━━━━━ Dataset records ━━━━━

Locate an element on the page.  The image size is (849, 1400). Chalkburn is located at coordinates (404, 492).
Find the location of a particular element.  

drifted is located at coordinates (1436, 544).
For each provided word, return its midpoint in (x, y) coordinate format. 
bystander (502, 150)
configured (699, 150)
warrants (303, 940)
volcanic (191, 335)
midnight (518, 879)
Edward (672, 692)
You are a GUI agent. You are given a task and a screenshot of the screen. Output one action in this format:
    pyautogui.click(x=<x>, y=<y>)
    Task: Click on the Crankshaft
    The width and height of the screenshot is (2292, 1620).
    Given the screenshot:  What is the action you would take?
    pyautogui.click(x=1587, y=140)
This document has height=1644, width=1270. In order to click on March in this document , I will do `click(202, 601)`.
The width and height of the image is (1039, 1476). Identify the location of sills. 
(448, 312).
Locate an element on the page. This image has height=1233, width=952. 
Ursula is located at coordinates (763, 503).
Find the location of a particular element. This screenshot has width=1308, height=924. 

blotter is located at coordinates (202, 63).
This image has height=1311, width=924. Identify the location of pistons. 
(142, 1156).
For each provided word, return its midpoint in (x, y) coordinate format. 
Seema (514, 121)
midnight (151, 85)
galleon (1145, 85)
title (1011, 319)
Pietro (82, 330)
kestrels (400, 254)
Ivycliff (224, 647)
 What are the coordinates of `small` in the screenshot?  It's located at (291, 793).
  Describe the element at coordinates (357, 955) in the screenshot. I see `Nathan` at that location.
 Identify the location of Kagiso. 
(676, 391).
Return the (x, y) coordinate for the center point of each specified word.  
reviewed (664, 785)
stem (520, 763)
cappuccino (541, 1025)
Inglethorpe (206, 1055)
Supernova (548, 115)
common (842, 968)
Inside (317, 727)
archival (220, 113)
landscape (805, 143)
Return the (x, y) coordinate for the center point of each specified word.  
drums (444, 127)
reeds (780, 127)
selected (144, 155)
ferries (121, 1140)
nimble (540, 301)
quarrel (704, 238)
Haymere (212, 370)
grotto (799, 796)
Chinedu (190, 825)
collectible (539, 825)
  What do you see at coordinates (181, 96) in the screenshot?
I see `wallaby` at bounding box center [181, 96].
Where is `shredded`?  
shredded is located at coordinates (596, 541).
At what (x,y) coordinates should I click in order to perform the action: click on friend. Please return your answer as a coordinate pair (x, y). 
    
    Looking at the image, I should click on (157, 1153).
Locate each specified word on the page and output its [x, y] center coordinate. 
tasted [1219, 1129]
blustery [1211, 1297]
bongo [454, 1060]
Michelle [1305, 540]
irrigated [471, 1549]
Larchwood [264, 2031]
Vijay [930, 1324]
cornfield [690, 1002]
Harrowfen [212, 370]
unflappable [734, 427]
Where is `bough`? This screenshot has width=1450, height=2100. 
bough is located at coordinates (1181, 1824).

━━━━━

What is expected: Please copy out everything from the start of the listing down to the line containing "(142, 1156).", word for word, with both ends included.

Solution for this exercise:
Locate an element on the page.  The image size is (849, 1400). Chalkburn is located at coordinates (404, 492).
Find the location of a particular element.  

drifted is located at coordinates (1436, 544).
For each provided word, return its midpoint in (x, y) coordinate format. 
bystander (502, 150)
configured (699, 150)
warrants (303, 940)
volcanic (191, 335)
midnight (518, 879)
Edward (672, 692)
You are a GUI agent. You are given a task and a screenshot of the screen. Output one action in this format:
    pyautogui.click(x=<x>, y=<y>)
    Task: Click on the Crankshaft
    The width and height of the screenshot is (2292, 1620).
    Given the screenshot:  What is the action you would take?
    pyautogui.click(x=1587, y=140)
This document has height=1644, width=1270. In order to click on March in this document , I will do `click(202, 601)`.
The width and height of the image is (1039, 1476). Identify the location of sills. 
(448, 312).
Locate an element on the page. This image has height=1233, width=952. 
Ursula is located at coordinates (763, 503).
Find the location of a particular element. This screenshot has width=1308, height=924. 

blotter is located at coordinates (202, 63).
This image has height=1311, width=924. Identify the location of pistons. 
(142, 1156).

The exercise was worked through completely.